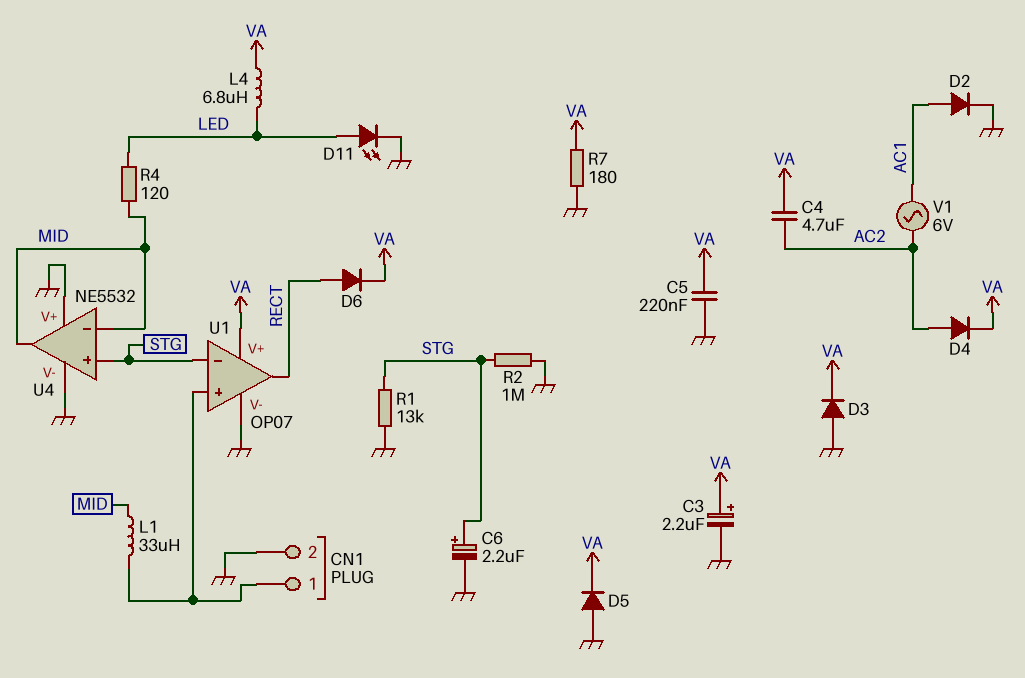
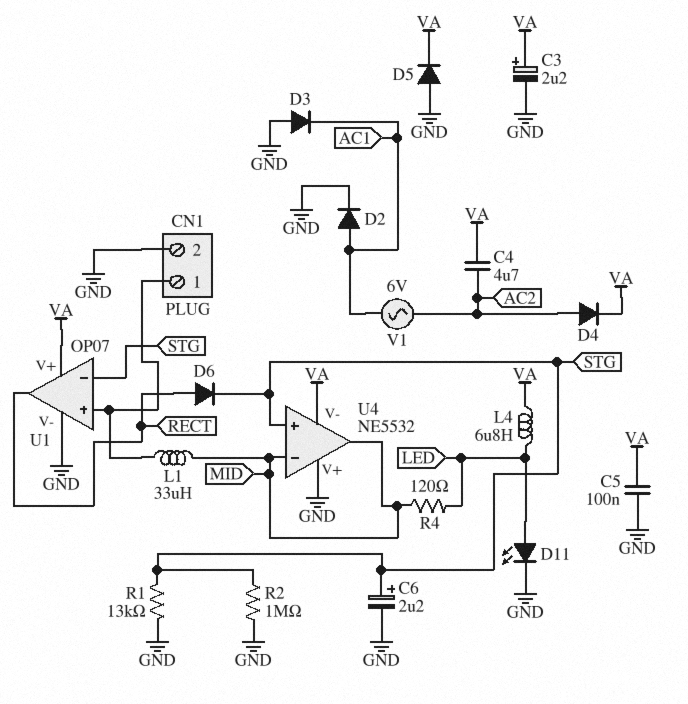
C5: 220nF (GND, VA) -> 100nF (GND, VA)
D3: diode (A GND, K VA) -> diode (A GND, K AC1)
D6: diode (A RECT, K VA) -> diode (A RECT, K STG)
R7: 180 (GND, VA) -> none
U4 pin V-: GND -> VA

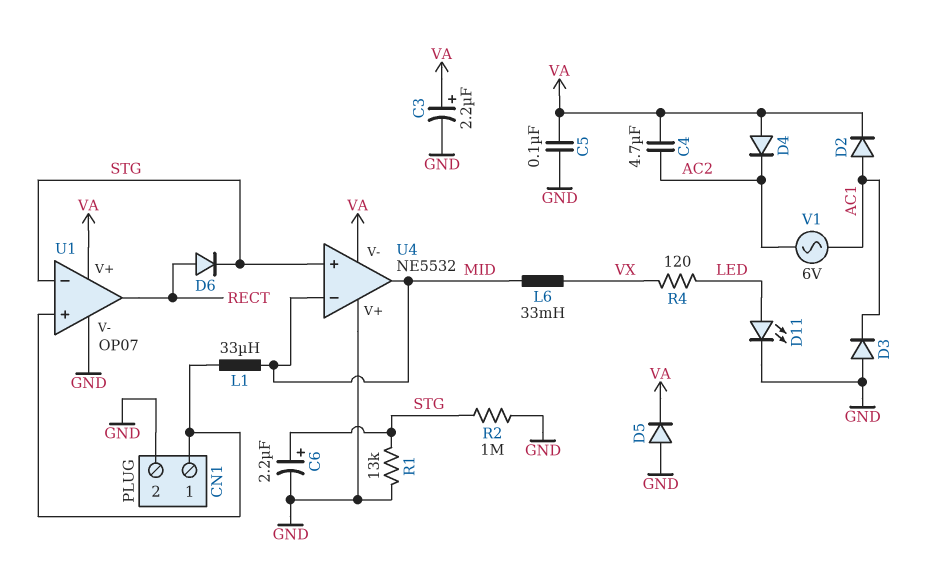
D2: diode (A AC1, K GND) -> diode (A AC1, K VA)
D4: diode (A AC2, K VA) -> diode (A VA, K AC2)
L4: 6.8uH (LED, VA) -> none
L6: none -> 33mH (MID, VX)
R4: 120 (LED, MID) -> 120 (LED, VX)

----

* [Work order]: Copy word for word every line from the one holding "D6: diode (A" to the end of the listing, both ends included, but do not copy any pictures.

* [Solution to the exercise]:
D6: diode (A RECT, K VA) -> diode (A RECT, K STG)
R7: 180 (GND, VA) -> none
U4 pin V-: GND -> VA

D2: diode (A AC1, K GND) -> diode (A AC1, K VA)
D4: diode (A AC2, K VA) -> diode (A VA, K AC2)
L4: 6.8uH (LED, VA) -> none
L6: none -> 33mH (MID, VX)
R4: 120 (LED, MID) -> 120 (LED, VX)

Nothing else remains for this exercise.